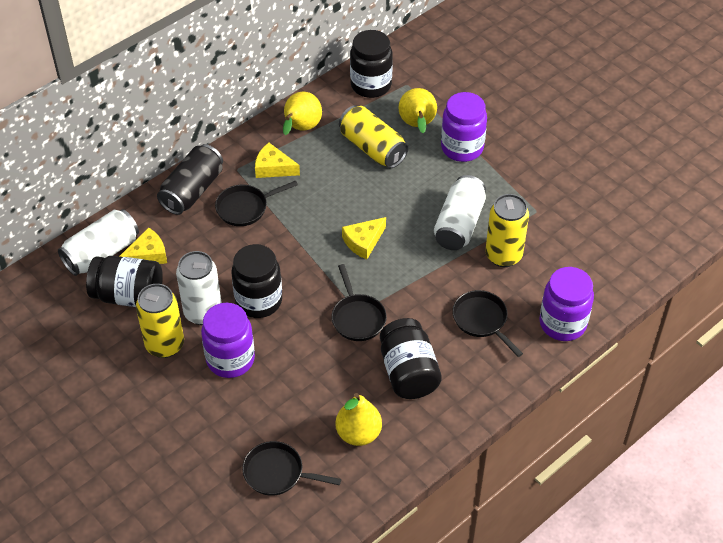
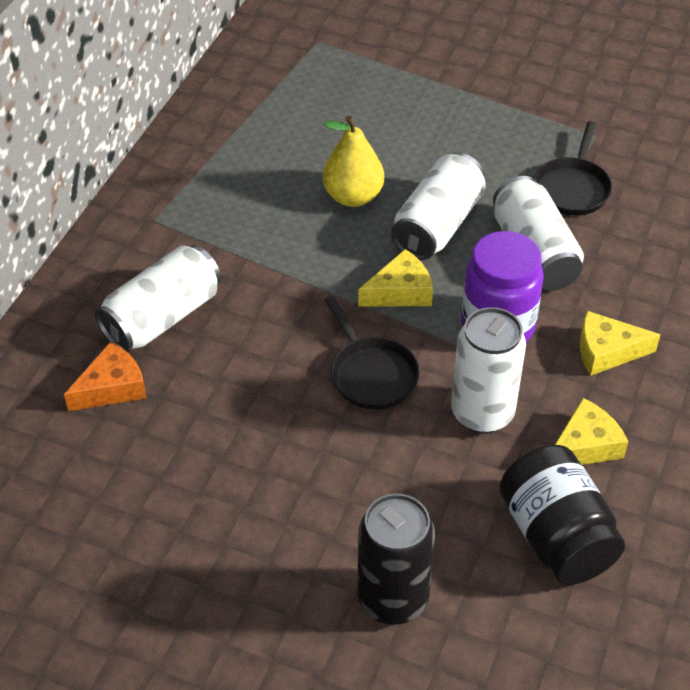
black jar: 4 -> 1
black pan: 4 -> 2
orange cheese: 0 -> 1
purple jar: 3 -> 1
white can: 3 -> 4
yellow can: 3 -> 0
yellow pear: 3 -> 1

##########

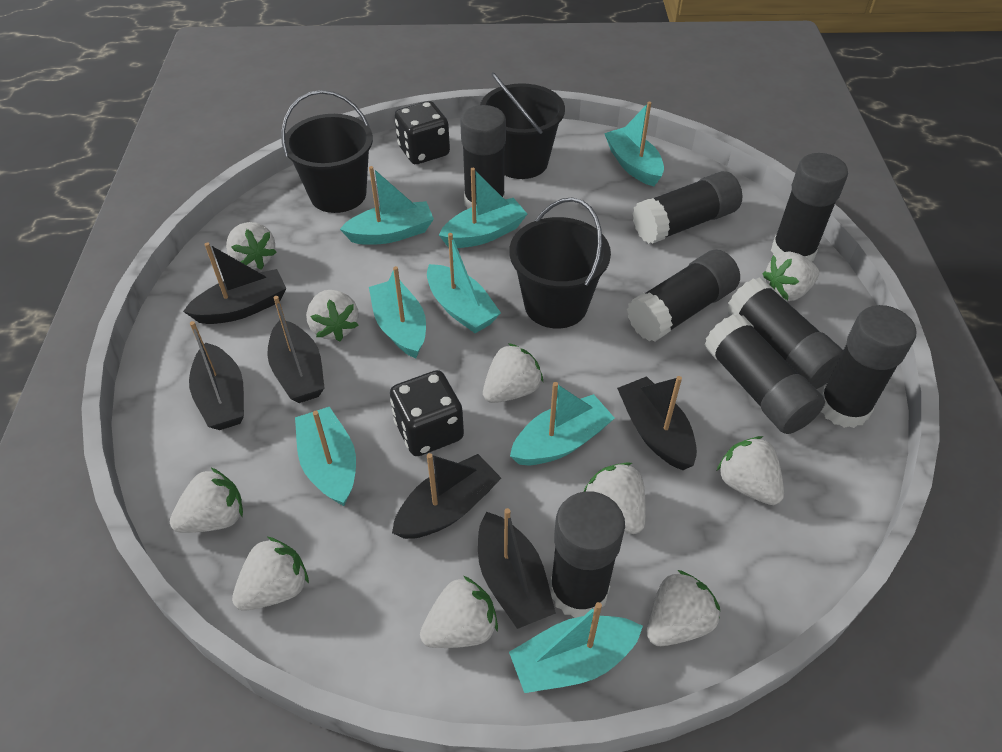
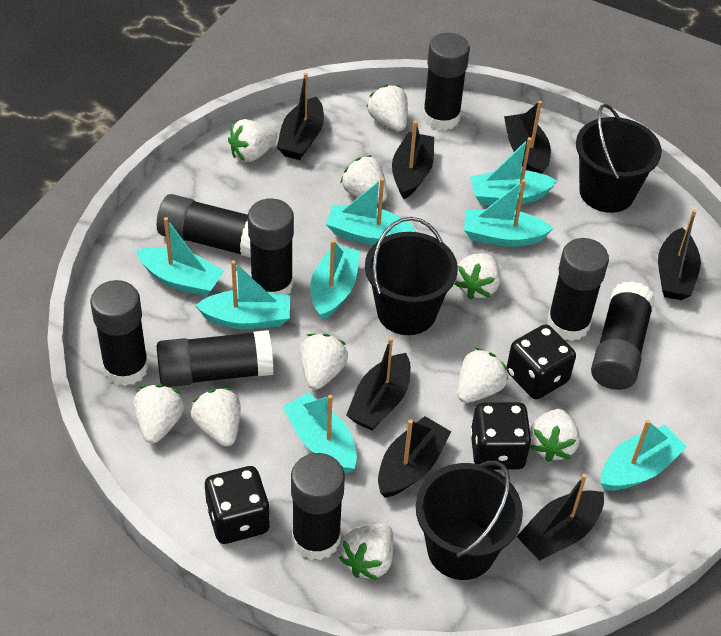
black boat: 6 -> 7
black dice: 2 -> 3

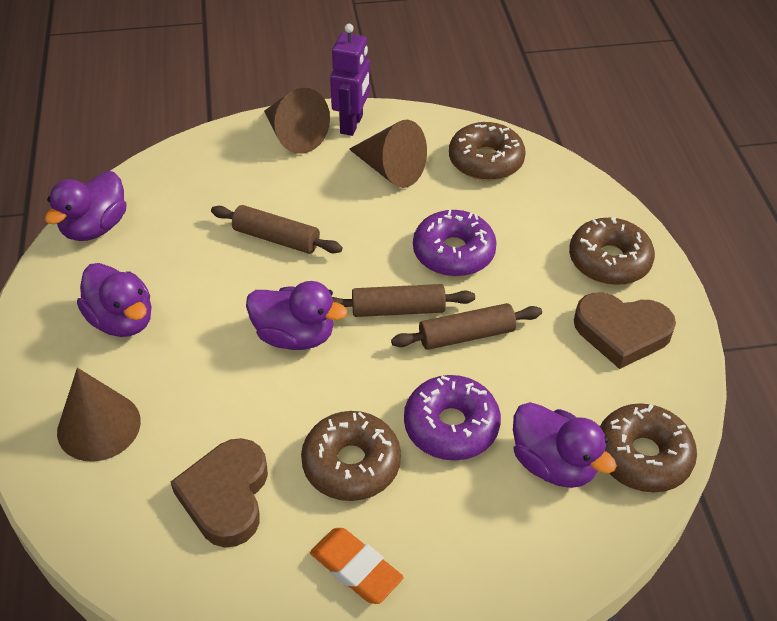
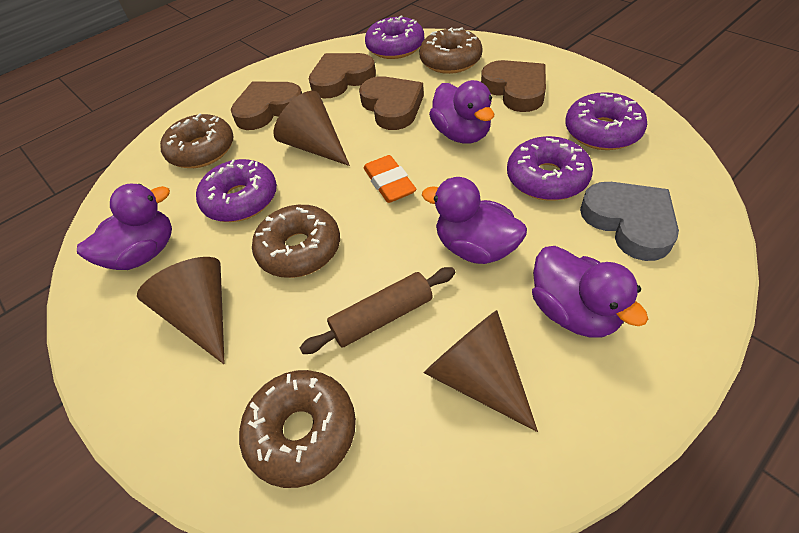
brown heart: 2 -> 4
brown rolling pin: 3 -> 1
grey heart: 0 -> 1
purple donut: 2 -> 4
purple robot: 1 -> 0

##########

• **Exercise brief**:
Set out every line from the material that contains the string "purple".

• **Task output**:
purple jar: 3 -> 1
purple donut: 2 -> 4
purple robot: 1 -> 0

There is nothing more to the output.